(Records from a data collection)

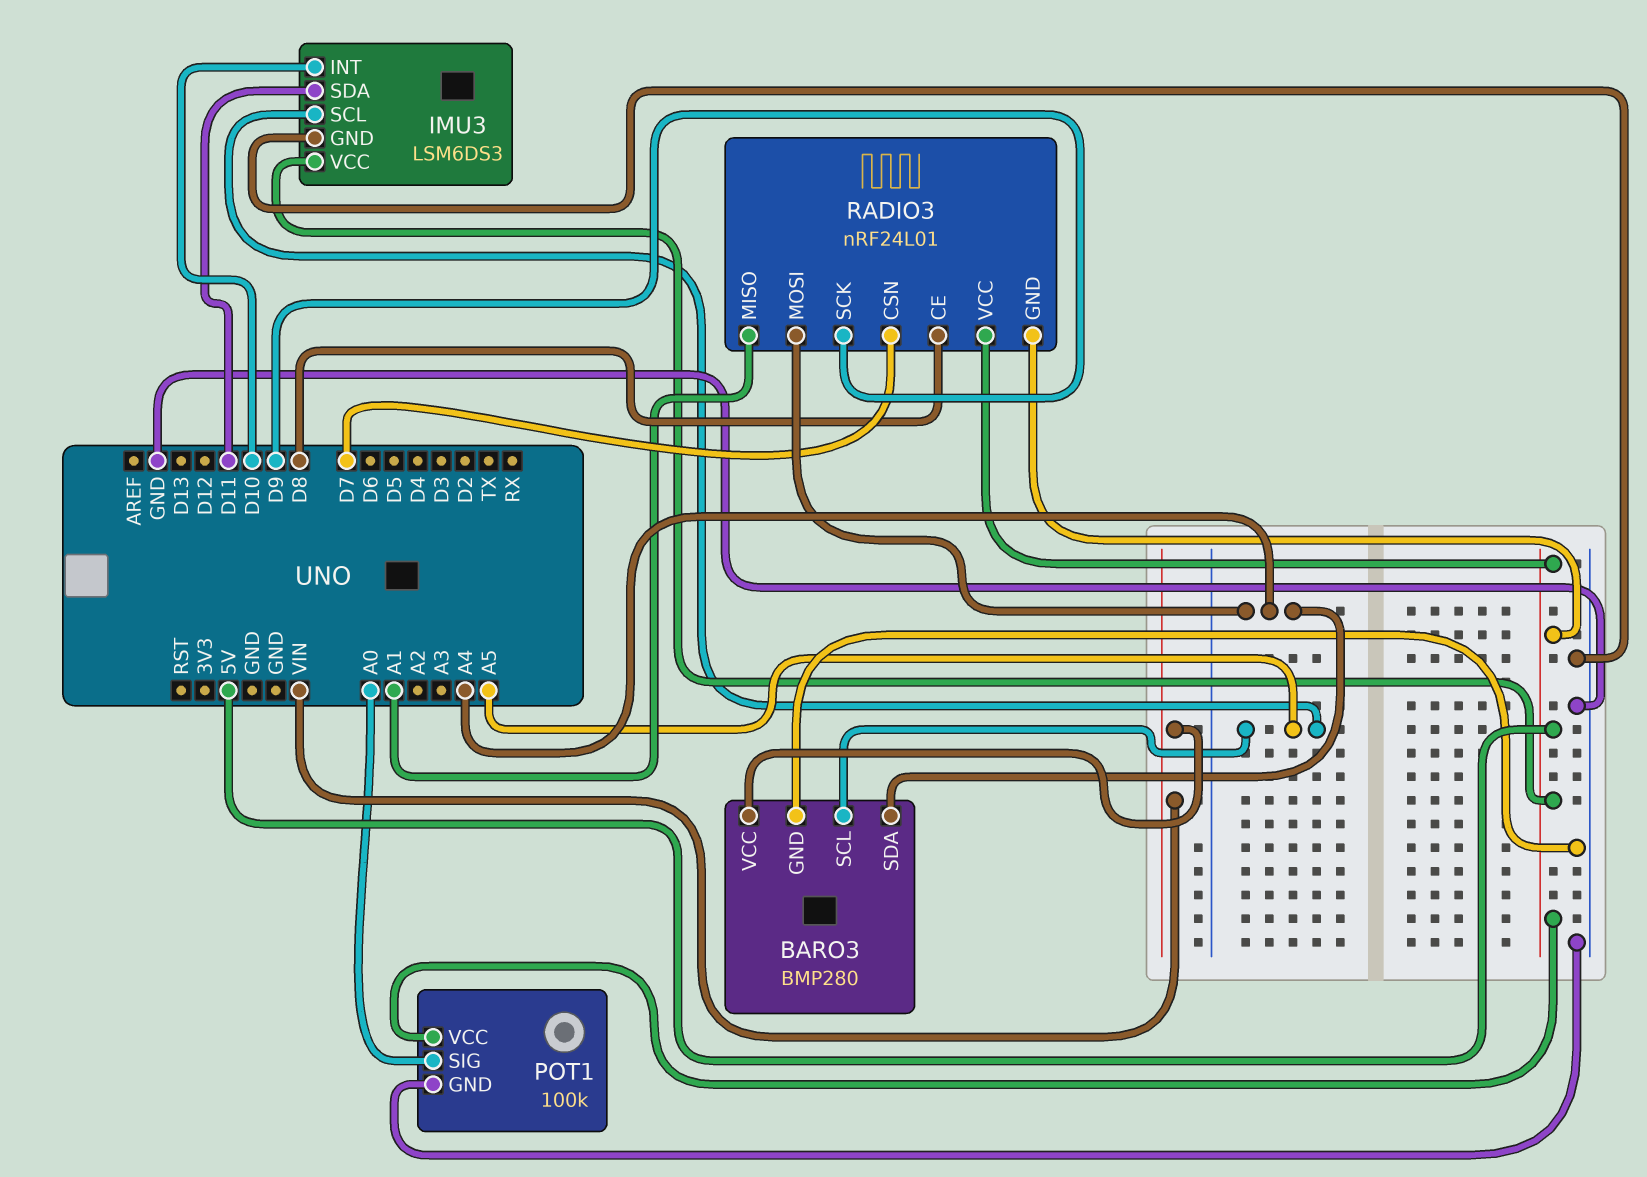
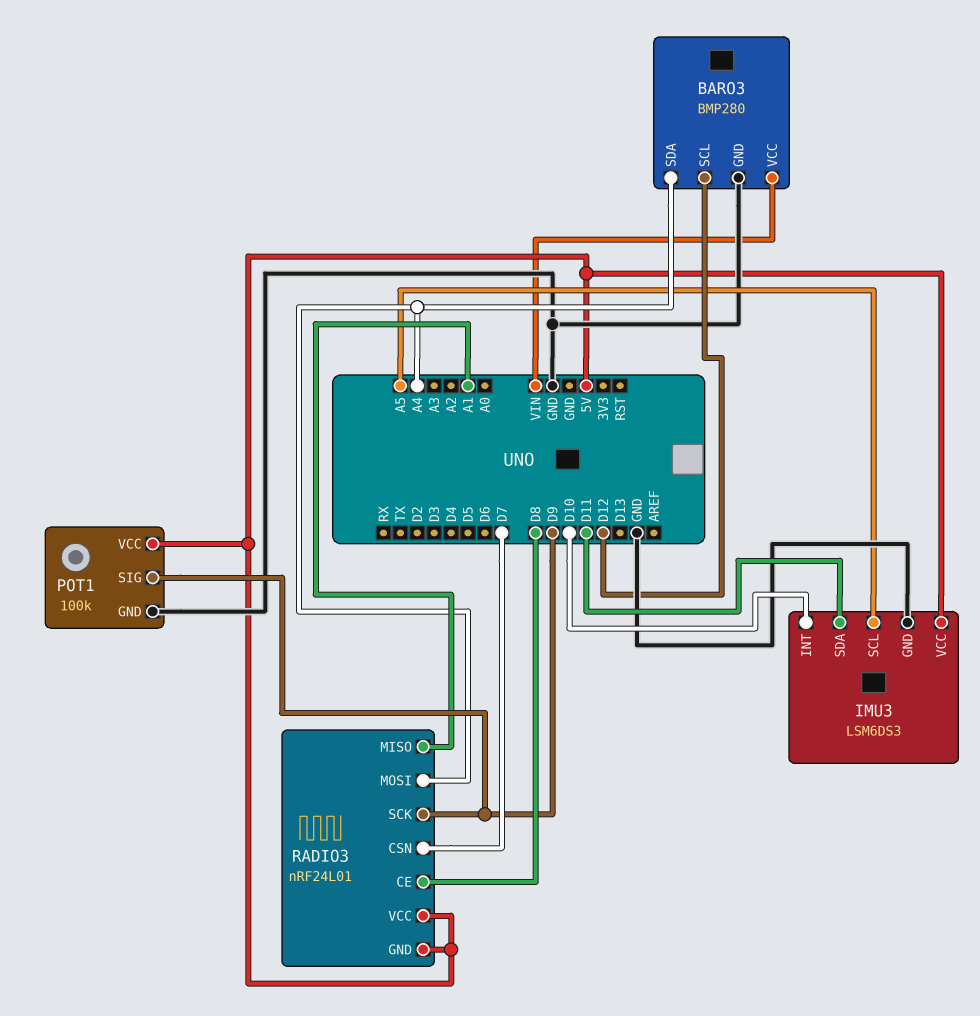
BARO3 pin SCL: A5 -> D12
POT1 pin SIG: A0 -> D9

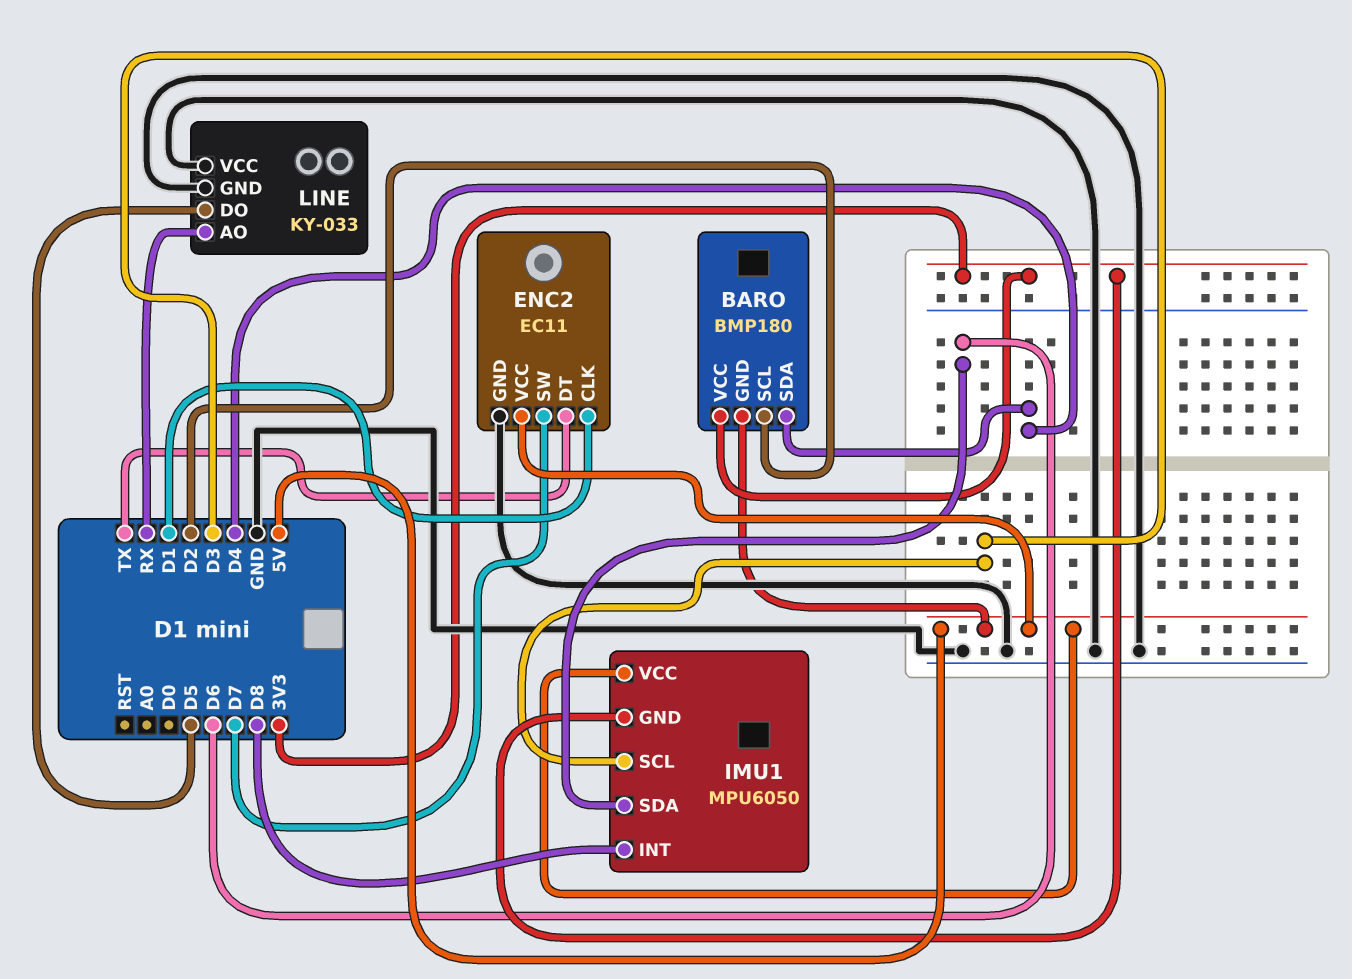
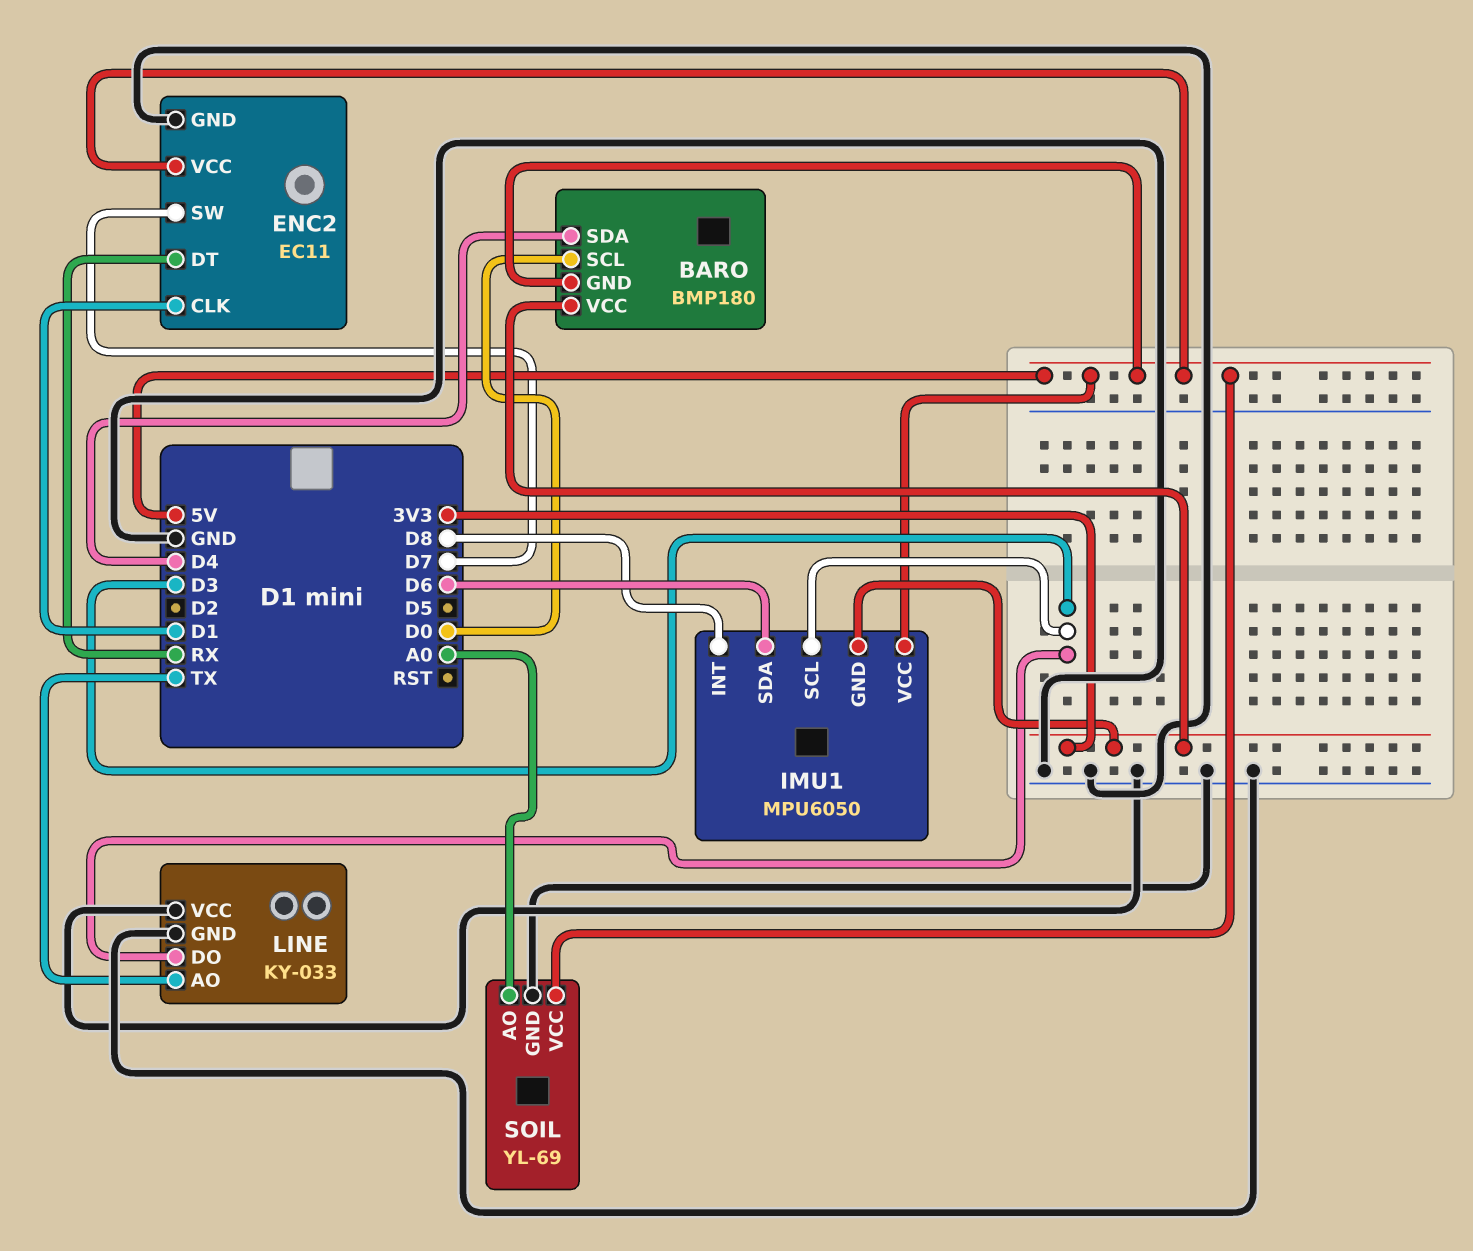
BARO pin SCL: D2 -> D0
ENC2 pin DT: TX -> RX
LINE pin AO: RX -> TX
LINE pin DO: D5 -> D3
SOIL: none -> YL-69
SOIL pin AO: none -> A0
SOIL pin GND: none -> GND
SOIL pin VCC: none -> 5V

● Exercise goal
Repeat exactly, and only, the lines from the one containing "LINE pin AO: RX -> TX" through the last line above.

● Solution for this problem
LINE pin AO: RX -> TX
LINE pin DO: D5 -> D3
SOIL: none -> YL-69
SOIL pin AO: none -> A0
SOIL pin GND: none -> GND
SOIL pin VCC: none -> 5V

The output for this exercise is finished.